> Try it
Keep to one stretch of the data below, the lines from the one with "orange stacking toy: 11 -> 9" up to and including the one with "brown spinning top: 1 -> 3", and return that stretch exactly.

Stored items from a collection

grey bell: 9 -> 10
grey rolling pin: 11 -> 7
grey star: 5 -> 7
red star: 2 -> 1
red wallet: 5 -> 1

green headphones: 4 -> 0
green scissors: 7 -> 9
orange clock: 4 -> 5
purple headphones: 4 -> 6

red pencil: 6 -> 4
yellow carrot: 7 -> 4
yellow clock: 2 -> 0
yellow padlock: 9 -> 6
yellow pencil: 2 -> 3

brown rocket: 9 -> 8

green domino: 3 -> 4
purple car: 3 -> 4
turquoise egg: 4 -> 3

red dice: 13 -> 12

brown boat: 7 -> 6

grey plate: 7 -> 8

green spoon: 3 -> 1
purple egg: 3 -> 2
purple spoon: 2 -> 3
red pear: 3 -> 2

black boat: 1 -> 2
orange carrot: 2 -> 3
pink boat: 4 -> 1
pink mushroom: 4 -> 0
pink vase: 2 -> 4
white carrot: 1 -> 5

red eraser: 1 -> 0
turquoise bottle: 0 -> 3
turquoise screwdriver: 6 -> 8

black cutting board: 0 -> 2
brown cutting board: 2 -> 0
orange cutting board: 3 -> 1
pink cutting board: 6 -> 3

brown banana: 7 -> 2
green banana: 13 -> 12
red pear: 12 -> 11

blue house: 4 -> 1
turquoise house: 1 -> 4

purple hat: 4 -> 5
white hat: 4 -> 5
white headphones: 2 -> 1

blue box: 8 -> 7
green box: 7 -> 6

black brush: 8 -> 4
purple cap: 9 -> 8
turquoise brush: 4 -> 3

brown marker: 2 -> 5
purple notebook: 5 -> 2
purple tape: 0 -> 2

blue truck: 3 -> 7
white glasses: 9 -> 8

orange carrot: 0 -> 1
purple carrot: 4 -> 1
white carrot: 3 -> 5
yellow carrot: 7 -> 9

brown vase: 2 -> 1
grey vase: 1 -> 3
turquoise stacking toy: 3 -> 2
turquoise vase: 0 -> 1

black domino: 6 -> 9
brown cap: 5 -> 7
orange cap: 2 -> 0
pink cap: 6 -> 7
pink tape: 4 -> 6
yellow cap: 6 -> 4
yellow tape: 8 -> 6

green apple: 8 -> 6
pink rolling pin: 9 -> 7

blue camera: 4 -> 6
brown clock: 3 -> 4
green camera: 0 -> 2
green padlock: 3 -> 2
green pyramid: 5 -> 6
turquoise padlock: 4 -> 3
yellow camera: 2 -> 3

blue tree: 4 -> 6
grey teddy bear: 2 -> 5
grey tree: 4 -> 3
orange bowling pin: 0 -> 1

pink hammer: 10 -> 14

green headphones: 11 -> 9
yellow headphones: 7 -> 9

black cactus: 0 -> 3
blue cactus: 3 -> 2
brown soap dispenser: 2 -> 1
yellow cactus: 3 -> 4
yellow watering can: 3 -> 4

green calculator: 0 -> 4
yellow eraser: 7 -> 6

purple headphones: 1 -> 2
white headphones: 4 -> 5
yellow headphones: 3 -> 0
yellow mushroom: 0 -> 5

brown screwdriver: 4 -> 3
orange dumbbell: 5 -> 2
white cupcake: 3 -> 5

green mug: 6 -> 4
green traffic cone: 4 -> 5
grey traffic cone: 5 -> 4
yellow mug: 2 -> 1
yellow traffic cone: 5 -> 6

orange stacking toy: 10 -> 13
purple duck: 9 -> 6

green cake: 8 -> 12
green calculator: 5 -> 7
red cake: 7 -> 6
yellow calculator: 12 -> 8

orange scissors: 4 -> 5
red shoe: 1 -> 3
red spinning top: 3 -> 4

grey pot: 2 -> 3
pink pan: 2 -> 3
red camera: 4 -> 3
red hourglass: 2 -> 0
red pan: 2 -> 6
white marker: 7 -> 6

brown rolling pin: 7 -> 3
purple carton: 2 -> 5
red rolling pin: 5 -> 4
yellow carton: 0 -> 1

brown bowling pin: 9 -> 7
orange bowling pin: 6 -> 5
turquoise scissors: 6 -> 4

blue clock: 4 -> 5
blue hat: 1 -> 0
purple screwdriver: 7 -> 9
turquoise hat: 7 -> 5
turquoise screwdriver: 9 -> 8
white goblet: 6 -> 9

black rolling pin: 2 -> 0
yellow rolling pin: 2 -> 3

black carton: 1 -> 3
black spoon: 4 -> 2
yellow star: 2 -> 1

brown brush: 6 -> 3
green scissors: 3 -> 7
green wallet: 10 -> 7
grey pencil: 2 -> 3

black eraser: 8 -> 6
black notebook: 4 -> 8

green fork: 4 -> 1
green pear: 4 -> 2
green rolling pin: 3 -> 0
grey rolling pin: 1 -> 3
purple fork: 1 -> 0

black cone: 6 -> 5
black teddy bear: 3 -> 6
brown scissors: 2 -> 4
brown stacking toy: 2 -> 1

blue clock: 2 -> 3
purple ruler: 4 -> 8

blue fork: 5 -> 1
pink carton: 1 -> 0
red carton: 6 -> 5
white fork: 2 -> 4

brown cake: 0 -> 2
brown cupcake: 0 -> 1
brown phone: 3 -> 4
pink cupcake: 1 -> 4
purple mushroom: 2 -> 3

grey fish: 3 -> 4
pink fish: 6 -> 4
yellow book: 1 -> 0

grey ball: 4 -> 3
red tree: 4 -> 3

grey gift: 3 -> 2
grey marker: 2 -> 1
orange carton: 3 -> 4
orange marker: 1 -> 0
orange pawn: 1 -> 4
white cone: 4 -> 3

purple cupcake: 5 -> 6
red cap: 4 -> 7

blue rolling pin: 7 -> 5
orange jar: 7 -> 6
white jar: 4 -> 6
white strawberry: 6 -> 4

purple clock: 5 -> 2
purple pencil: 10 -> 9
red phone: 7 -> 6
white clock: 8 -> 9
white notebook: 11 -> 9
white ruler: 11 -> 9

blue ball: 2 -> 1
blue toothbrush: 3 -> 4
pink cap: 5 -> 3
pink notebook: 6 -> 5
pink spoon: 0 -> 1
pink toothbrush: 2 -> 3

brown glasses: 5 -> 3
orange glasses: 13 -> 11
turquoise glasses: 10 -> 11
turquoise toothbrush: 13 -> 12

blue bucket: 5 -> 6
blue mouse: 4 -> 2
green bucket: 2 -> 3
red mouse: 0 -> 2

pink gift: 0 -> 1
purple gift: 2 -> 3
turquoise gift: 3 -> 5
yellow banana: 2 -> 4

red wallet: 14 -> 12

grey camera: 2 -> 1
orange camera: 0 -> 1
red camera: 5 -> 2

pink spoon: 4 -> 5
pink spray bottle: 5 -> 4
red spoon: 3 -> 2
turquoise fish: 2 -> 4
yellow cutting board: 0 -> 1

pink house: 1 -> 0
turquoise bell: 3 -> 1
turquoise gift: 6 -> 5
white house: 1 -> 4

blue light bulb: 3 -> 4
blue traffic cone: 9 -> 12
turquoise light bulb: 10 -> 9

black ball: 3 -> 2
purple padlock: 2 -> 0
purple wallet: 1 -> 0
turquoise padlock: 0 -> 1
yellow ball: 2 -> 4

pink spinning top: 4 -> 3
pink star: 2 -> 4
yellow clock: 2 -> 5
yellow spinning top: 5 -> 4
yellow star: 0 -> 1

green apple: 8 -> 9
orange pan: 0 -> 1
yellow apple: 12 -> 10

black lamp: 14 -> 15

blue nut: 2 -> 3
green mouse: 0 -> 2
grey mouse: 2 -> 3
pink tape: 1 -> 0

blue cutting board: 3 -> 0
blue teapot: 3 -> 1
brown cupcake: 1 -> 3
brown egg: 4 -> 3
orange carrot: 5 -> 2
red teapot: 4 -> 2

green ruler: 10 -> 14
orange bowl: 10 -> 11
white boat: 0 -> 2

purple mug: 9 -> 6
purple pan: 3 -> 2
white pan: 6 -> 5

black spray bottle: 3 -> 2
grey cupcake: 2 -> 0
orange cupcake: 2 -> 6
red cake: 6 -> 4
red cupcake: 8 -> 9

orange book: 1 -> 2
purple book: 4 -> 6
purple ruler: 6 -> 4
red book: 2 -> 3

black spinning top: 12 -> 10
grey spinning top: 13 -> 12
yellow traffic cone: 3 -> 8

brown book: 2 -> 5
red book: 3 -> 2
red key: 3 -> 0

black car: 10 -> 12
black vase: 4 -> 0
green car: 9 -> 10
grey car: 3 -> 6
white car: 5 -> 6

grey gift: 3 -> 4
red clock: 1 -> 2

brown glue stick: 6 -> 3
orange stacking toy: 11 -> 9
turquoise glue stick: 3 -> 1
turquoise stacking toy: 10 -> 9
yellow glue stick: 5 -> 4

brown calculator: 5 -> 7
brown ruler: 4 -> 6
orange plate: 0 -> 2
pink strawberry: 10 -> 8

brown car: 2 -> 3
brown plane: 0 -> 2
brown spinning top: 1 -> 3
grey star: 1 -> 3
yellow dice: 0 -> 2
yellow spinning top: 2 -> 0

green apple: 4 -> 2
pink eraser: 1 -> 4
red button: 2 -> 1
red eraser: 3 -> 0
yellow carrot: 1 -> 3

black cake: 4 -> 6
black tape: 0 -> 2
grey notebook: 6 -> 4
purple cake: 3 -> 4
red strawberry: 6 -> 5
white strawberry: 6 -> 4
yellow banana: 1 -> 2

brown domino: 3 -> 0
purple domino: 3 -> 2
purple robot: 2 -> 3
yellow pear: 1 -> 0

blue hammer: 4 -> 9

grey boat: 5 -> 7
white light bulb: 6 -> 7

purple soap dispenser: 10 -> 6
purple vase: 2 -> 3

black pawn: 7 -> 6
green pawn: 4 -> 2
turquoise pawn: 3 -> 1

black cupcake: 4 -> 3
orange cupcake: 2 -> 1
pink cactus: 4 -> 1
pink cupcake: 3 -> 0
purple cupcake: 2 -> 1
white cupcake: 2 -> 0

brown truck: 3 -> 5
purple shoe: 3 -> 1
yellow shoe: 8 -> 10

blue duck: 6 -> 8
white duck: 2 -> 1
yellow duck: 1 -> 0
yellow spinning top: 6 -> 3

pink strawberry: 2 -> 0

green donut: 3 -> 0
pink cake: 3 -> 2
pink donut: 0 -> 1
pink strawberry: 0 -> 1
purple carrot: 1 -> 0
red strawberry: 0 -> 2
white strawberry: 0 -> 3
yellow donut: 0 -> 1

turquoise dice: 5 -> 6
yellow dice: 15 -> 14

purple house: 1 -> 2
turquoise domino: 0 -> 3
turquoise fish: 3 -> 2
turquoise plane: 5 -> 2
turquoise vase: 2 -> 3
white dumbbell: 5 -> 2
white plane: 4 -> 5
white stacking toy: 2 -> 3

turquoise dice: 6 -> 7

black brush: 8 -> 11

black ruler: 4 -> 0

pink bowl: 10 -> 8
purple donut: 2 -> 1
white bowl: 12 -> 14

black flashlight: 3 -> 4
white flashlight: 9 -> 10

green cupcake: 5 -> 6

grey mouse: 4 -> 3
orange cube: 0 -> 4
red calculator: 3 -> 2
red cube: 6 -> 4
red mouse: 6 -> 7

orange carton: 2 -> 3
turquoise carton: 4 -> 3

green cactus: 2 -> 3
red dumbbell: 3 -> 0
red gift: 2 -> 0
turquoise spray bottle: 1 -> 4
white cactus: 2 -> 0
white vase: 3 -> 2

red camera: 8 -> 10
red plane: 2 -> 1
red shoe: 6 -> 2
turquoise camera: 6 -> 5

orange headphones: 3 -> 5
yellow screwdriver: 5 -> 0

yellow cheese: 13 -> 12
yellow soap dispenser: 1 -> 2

> Written answer
orange stacking toy: 11 -> 9
turquoise glue stick: 3 -> 1
turquoise stacking toy: 10 -> 9
yellow glue stick: 5 -> 4

brown calculator: 5 -> 7
brown ruler: 4 -> 6
orange plate: 0 -> 2
pink strawberry: 10 -> 8

brown car: 2 -> 3
brown plane: 0 -> 2
brown spinning top: 1 -> 3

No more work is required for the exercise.